**Problem description**
What is needed here is every entry, retyped exactly.

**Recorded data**

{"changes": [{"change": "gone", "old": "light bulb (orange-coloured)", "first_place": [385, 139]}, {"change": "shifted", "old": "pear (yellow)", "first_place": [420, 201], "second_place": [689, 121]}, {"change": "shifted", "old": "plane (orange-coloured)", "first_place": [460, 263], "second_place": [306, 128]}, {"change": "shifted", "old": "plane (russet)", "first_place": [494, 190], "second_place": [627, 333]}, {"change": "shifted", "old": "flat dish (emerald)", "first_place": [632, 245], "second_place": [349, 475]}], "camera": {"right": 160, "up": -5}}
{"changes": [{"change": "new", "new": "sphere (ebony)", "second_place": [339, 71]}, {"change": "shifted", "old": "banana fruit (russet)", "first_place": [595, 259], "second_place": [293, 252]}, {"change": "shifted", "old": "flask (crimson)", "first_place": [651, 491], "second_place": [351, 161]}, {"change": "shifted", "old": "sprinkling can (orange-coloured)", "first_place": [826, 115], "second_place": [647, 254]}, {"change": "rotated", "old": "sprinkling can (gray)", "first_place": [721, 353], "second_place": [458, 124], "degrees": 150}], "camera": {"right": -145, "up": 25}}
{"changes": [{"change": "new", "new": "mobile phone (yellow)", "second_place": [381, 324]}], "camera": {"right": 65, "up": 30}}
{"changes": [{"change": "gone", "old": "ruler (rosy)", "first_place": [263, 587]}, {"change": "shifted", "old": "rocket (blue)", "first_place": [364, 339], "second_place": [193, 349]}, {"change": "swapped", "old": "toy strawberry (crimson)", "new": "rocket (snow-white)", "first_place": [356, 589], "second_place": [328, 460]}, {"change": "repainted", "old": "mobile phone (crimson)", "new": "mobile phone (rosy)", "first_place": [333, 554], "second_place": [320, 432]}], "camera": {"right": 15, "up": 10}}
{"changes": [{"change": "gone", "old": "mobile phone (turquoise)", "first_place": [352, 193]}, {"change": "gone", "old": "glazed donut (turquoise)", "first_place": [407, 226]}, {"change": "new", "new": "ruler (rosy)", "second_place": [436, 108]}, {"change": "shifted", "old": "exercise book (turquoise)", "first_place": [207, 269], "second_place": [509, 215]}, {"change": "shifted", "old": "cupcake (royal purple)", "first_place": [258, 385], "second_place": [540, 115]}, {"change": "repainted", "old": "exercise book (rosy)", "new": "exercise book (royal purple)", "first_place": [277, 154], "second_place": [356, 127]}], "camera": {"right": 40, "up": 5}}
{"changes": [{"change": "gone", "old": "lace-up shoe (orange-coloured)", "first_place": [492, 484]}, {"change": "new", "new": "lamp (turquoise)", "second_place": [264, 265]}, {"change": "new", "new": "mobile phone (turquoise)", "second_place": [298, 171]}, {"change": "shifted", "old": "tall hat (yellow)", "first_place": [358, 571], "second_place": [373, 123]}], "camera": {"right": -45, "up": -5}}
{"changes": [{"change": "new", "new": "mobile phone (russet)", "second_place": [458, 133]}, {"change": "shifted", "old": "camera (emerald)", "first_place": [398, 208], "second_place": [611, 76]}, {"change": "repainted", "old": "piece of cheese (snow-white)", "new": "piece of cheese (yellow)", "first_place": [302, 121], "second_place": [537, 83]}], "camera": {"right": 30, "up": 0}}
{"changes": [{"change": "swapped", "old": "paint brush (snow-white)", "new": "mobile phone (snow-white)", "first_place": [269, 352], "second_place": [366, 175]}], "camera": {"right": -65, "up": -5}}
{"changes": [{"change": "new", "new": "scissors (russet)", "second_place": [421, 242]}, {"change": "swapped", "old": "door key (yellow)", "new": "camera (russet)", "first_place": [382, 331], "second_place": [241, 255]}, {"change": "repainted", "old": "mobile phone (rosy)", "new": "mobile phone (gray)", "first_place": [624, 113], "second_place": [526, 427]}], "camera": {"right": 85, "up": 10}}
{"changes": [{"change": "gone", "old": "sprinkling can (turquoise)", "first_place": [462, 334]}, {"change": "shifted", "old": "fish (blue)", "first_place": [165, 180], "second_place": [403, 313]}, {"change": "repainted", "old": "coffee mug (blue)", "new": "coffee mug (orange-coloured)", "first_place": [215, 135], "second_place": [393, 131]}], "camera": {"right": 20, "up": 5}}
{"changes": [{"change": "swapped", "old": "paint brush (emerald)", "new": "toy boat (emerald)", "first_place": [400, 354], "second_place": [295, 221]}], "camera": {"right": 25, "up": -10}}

**Reply**
{"changes": [{"change": "gone", "old": "light bulb (orange-coloured)", "first_place": [385, 139]}, {"change": "shifted", "old": "pear (yellow)", "first_place": [420, 201], "second_place": [689, 121]}, {"change": "shifted", "old": "plane (orange-coloured)", "first_place": [460, 263], "second_place": [306, 128]}, {"change": "shifted", "old": "plane (russet)", "first_place": [494, 190], "second_place": [627, 333]}, {"change": "shifted", "old": "flat dish (emerald)", "first_place": [632, 245], "second_place": [349, 475]}], "camera": {"right": 160, "up": -5}}
{"changes": [{"change": "new", "new": "sphere (ebony)", "second_place": [339, 71]}, {"change": "shifted", "old": "banana fruit (russet)", "first_place": [595, 259], "second_place": [293, 252]}, {"change": "shifted", "old": "flask (crimson)", "first_place": [651, 491], "second_place": [351, 161]}, {"change": "shifted", "old": "sprinkling can (orange-coloured)", "first_place": [826, 115], "second_place": [647, 254]}, {"change": "rotated", "old": "sprinkling can (gray)", "first_place": [721, 353], "second_place": [458, 124], "degrees": 150}], "camera": {"right": -145, "up": 25}}
{"changes": [{"change": "new", "new": "mobile phone (yellow)", "second_place": [381, 324]}], "camera": {"right": 65, "up": 30}}
{"changes": [{"change": "gone", "old": "ruler (rosy)", "first_place": [263, 587]}, {"change": "shifted", "old": "rocket (blue)", "first_place": [364, 339], "second_place": [193, 349]}, {"change": "swapped", "old": "toy strawberry (crimson)", "new": "rocket (snow-white)", "first_place": [356, 589], "second_place": [328, 460]}, {"change": "repainted", "old": "mobile phone (crimson)", "new": "mobile phone (rosy)", "first_place": [333, 554], "second_place": [320, 432]}], "camera": {"right": 15, "up": 10}}
{"changes": [{"change": "gone", "old": "mobile phone (turquoise)", "first_place": [352, 193]}, {"change": "gone", "old": "glazed donut (turquoise)", "first_place": [407, 226]}, {"change": "new", "new": "ruler (rosy)", "second_place": [436, 108]}, {"change": "shifted", "old": "exercise book (turquoise)", "first_place": [207, 269], "second_place": [509, 215]}, {"change": "shifted", "old": "cupcake (royal purple)", "first_place": [258, 385], "second_place": [540, 115]}, {"change": "repainted", "old": "exercise book (rosy)", "new": "exercise book (royal purple)", "first_place": [277, 154], "second_place": [356, 127]}], "camera": {"right": 40, "up": 5}}
{"changes": [{"change": "gone", "old": "lace-up shoe (orange-coloured)", "first_place": [492, 484]}, {"change": "new", "new": "lamp (turquoise)", "second_place": [264, 265]}, {"change": "new", "new": "mobile phone (turquoise)", "second_place": [298, 171]}, {"change": "shifted", "old": "tall hat (yellow)", "first_place": [358, 571], "second_place": [373, 123]}], "camera": {"right": -45, "up": -5}}
{"changes": [{"change": "new", "new": "mobile phone (russet)", "second_place": [458, 133]}, {"change": "shifted", "old": "camera (emerald)", "first_place": [398, 208], "second_place": [611, 76]}, {"change": "repainted", "old": "piece of cheese (snow-white)", "new": "piece of cheese (yellow)", "first_place": [302, 121], "second_place": [537, 83]}], "camera": {"right": 30, "up": 0}}
{"changes": [{"change": "swapped", "old": "paint brush (snow-white)", "new": "mobile phone (snow-white)", "first_place": [269, 352], "second_place": [366, 175]}], "camera": {"right": -65, "up": -5}}
{"changes": [{"change": "new", "new": "scissors (russet)", "second_place": [421, 242]}, {"change": "swapped", "old": "door key (yellow)", "new": "camera (russet)", "first_place": [382, 331], "second_place": [241, 255]}, {"change": "repainted", "old": "mobile phone (rosy)", "new": "mobile phone (gray)", "first_place": [624, 113], "second_place": [526, 427]}], "camera": {"right": 85, "up": 10}}
{"changes": [{"change": "gone", "old": "sprinkling can (turquoise)", "first_place": [462, 334]}, {"change": "shifted", "old": "fish (blue)", "first_place": [165, 180], "second_place": [403, 313]}, {"change": "repainted", "old": "coffee mug (blue)", "new": "coffee mug (orange-coloured)", "first_place": [215, 135], "second_place": [393, 131]}], "camera": {"right": 20, "up": 5}}
{"changes": [{"change": "swapped", "old": "paint brush (emerald)", "new": "toy boat (emerald)", "first_place": [400, 354], "second_place": [295, 221]}], "camera": {"right": 25, "up": -10}}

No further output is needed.